* _WORK TO COMPLETE_
Rewrite the entries below with every "GUI agent" changed to "interface agent" and nothing else altered.

Word and element location entries

* START *

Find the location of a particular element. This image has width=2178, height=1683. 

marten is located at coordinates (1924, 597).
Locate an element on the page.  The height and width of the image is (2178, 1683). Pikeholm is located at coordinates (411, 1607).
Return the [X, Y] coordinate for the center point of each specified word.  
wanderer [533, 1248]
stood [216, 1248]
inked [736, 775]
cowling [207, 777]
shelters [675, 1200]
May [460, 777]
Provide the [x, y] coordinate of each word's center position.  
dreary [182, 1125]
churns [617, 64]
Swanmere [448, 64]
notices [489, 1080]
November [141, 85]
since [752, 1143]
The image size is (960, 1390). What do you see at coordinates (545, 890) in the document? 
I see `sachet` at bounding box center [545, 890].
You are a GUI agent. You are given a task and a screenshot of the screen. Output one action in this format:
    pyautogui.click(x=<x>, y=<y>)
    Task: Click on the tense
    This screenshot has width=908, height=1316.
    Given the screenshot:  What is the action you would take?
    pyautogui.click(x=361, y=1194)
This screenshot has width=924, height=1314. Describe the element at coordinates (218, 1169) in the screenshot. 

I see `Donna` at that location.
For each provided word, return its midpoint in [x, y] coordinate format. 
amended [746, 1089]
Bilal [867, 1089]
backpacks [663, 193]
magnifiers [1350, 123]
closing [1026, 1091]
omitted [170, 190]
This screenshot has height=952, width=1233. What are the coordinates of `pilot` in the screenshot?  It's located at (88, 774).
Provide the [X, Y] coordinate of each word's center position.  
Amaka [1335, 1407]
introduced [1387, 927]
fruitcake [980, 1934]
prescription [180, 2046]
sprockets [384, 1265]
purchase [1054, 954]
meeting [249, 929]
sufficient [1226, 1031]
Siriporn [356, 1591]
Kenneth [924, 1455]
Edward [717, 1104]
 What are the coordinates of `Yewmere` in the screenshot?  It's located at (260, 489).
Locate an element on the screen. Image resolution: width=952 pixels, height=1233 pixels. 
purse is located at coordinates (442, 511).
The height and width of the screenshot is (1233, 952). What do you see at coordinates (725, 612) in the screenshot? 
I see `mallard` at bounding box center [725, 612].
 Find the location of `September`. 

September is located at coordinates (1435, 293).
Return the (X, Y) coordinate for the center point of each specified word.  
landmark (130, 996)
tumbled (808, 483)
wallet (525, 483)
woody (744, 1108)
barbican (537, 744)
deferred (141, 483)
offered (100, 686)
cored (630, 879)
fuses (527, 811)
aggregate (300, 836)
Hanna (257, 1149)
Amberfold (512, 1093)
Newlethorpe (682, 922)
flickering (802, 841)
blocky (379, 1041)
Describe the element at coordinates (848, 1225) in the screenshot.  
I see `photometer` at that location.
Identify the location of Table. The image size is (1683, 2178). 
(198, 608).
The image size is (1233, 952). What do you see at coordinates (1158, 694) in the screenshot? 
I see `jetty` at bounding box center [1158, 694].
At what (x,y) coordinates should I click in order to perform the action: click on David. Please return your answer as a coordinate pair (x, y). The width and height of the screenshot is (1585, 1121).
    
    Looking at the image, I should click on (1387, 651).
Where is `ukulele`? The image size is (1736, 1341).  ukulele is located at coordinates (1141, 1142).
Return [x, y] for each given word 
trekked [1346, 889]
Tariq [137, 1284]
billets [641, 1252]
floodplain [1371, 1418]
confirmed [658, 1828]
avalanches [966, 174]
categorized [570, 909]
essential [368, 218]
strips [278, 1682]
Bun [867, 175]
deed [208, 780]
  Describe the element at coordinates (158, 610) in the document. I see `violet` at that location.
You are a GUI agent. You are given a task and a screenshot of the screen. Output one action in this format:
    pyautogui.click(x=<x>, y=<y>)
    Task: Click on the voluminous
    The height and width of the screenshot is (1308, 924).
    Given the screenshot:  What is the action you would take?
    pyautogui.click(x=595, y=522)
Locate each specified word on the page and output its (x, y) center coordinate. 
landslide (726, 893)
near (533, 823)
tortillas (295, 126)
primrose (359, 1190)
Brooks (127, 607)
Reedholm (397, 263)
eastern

* END *

* _WRITTEN ANSWER_
Find the location of a particular element. This image has width=2178, height=1683. 

marten is located at coordinates (1924, 597).
Locate an element on the page.  The height and width of the image is (2178, 1683). Pikeholm is located at coordinates (411, 1607).
Return the [X, Y] coordinate for the center point of each specified word.  
wanderer [533, 1248]
stood [216, 1248]
inked [736, 775]
cowling [207, 777]
shelters [675, 1200]
May [460, 777]
Provide the [x, y] coordinate of each word's center position.  
dreary [182, 1125]
churns [617, 64]
Swanmere [448, 64]
notices [489, 1080]
November [141, 85]
since [752, 1143]
The image size is (960, 1390). What do you see at coordinates (545, 890) in the document? 
I see `sachet` at bounding box center [545, 890].
You are a interface agent. You are given a task and a screenshot of the screen. Output one action in this format:
    pyautogui.click(x=<x>, y=<y>)
    Task: Click on the tense
    This screenshot has width=908, height=1316.
    Given the screenshot:  What is the action you would take?
    pyautogui.click(x=361, y=1194)
This screenshot has width=924, height=1314. Describe the element at coordinates (218, 1169) in the screenshot. 

I see `Donna` at that location.
For each provided word, return its midpoint in [x, y] coordinate format. 
amended [746, 1089]
Bilal [867, 1089]
backpacks [663, 193]
magnifiers [1350, 123]
closing [1026, 1091]
omitted [170, 190]
This screenshot has height=952, width=1233. What are the coordinates of `pilot` in the screenshot?  It's located at (88, 774).
Provide the [X, Y] coordinate of each word's center position.  
Amaka [1335, 1407]
introduced [1387, 927]
fruitcake [980, 1934]
prescription [180, 2046]
sprockets [384, 1265]
purchase [1054, 954]
meeting [249, 929]
sufficient [1226, 1031]
Siriporn [356, 1591]
Kenneth [924, 1455]
Edward [717, 1104]
 What are the coordinates of `Yewmere` in the screenshot?  It's located at (260, 489).
Locate an element on the screen. Image resolution: width=952 pixels, height=1233 pixels. 
purse is located at coordinates (442, 511).
The height and width of the screenshot is (1233, 952). What do you see at coordinates (725, 612) in the screenshot? 
I see `mallard` at bounding box center [725, 612].
 Find the location of `September`. 

September is located at coordinates (1435, 293).
Return the (X, Y) coordinate for the center point of each specified word.  
landmark (130, 996)
tumbled (808, 483)
wallet (525, 483)
woody (744, 1108)
barbican (537, 744)
deferred (141, 483)
offered (100, 686)
cored (630, 879)
fuses (527, 811)
aggregate (300, 836)
Hanna (257, 1149)
Amberfold (512, 1093)
Newlethorpe (682, 922)
flickering (802, 841)
blocky (379, 1041)
Describe the element at coordinates (848, 1225) in the screenshot.  
I see `photometer` at that location.
Identify the location of Table. The image size is (1683, 2178). 
(198, 608).
The image size is (1233, 952). What do you see at coordinates (1158, 694) in the screenshot? 
I see `jetty` at bounding box center [1158, 694].
At what (x,y) coordinates should I click in order to perform the action: click on David. Please return your answer as a coordinate pair (x, y). The width and height of the screenshot is (1585, 1121).
    
    Looking at the image, I should click on (1387, 651).
Where is `ukulele`? The image size is (1736, 1341).  ukulele is located at coordinates (1141, 1142).
Return [x, y] for each given word 
trekked [1346, 889]
Tariq [137, 1284]
billets [641, 1252]
floodplain [1371, 1418]
confirmed [658, 1828]
avalanches [966, 174]
categorized [570, 909]
essential [368, 218]
strips [278, 1682]
Bun [867, 175]
deed [208, 780]
  Describe the element at coordinates (158, 610) in the document. I see `violet` at that location.
You are a interface agent. You are given a task and a screenshot of the screen. Output one action in this format:
    pyautogui.click(x=<x>, y=<y>)
    Task: Click on the voluminous
    The height and width of the screenshot is (1308, 924).
    Given the screenshot:  What is the action you would take?
    pyautogui.click(x=595, y=522)
Locate each specified word on the page and output its (x, y) center coordinate. 
landslide (726, 893)
near (533, 823)
tortillas (295, 126)
primrose (359, 1190)
Brooks (127, 607)
Reedholm (397, 263)
eastern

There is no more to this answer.